→ PROBLEM TO WORK ON: Pull each line containing "teddy" out of the listing below.

::::::::

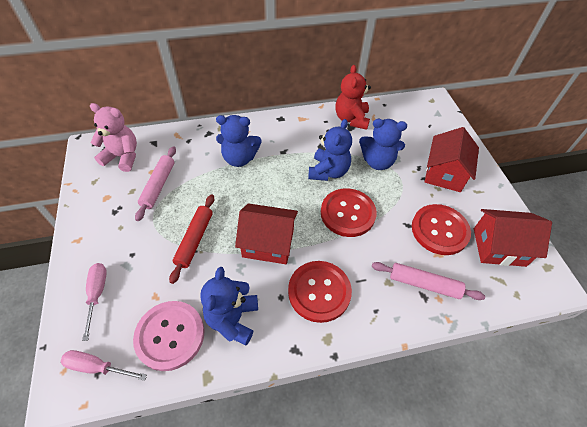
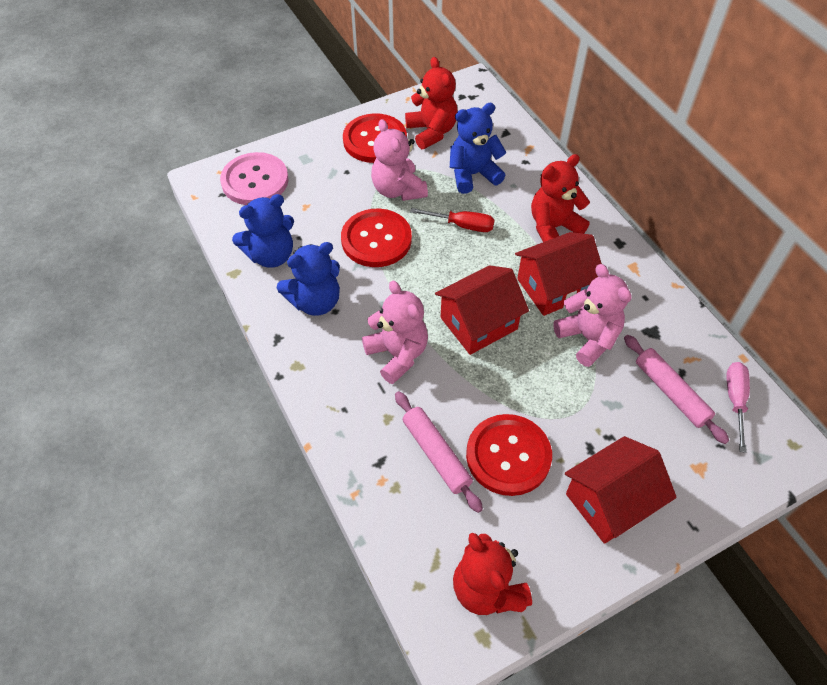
blue teddy bear: 4 -> 3
pink screwdriver: 2 -> 1
pink teddy bear: 1 -> 3
red rolling pin: 1 -> 0
red screwdriver: 0 -> 1
red teddy bear: 1 -> 3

::::::::

→ ANSWER BOX:
blue teddy bear: 4 -> 3
pink teddy bear: 1 -> 3
red teddy bear: 1 -> 3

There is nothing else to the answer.